Coordinate-based change listings:

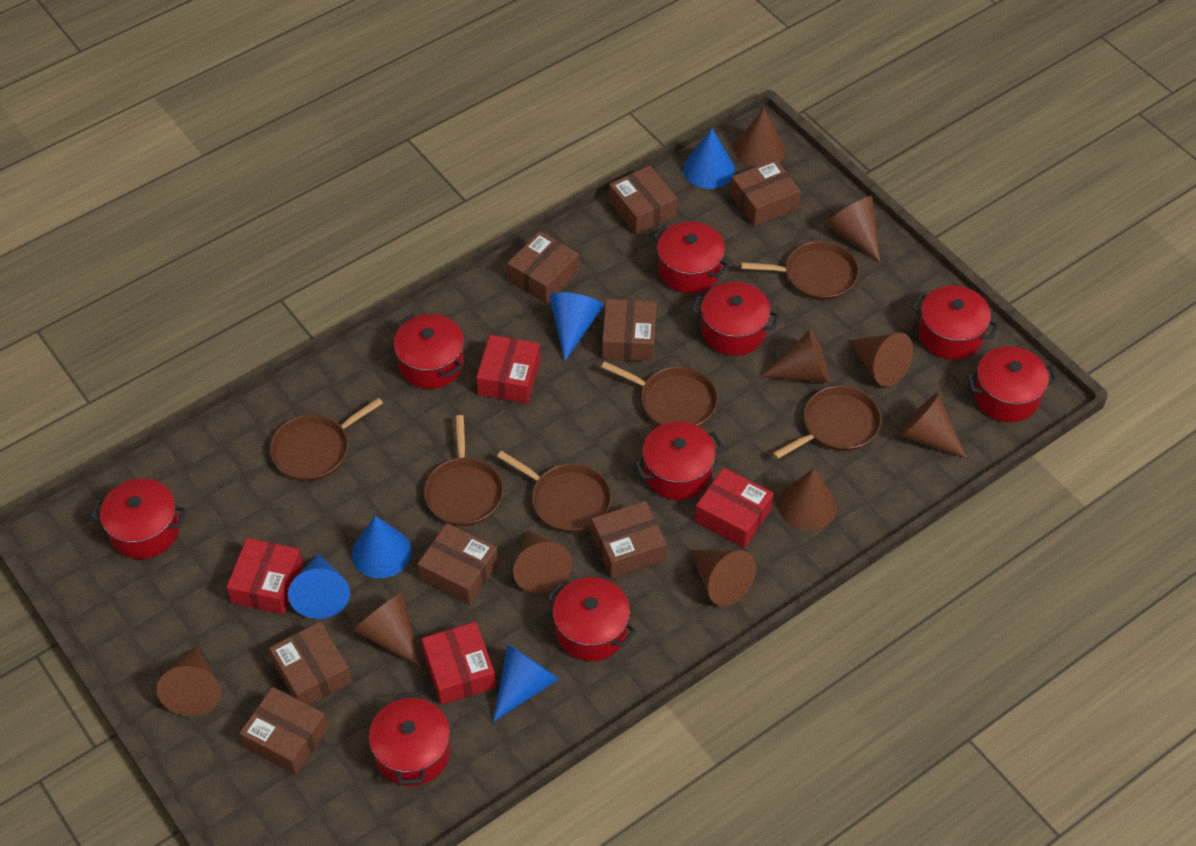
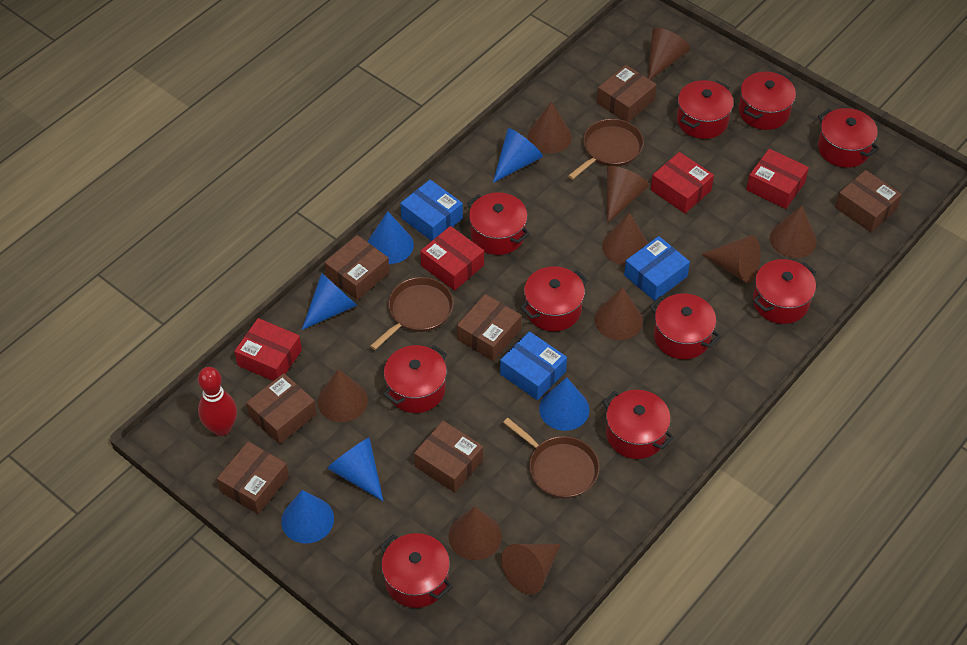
blue box: 0 -> 3
blue cone: 5 -> 6
brown box: 8 -> 7
brown pan: 6 -> 3
red bowling pin: 0 -> 1
red pot: 9 -> 10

Task brief: Restate the entries verbatim and exclude any pictures.

Written solution:
blue box: 0 -> 3
blue cone: 5 -> 6
brown box: 8 -> 7
brown pan: 6 -> 3
red bowling pin: 0 -> 1
red pot: 9 -> 10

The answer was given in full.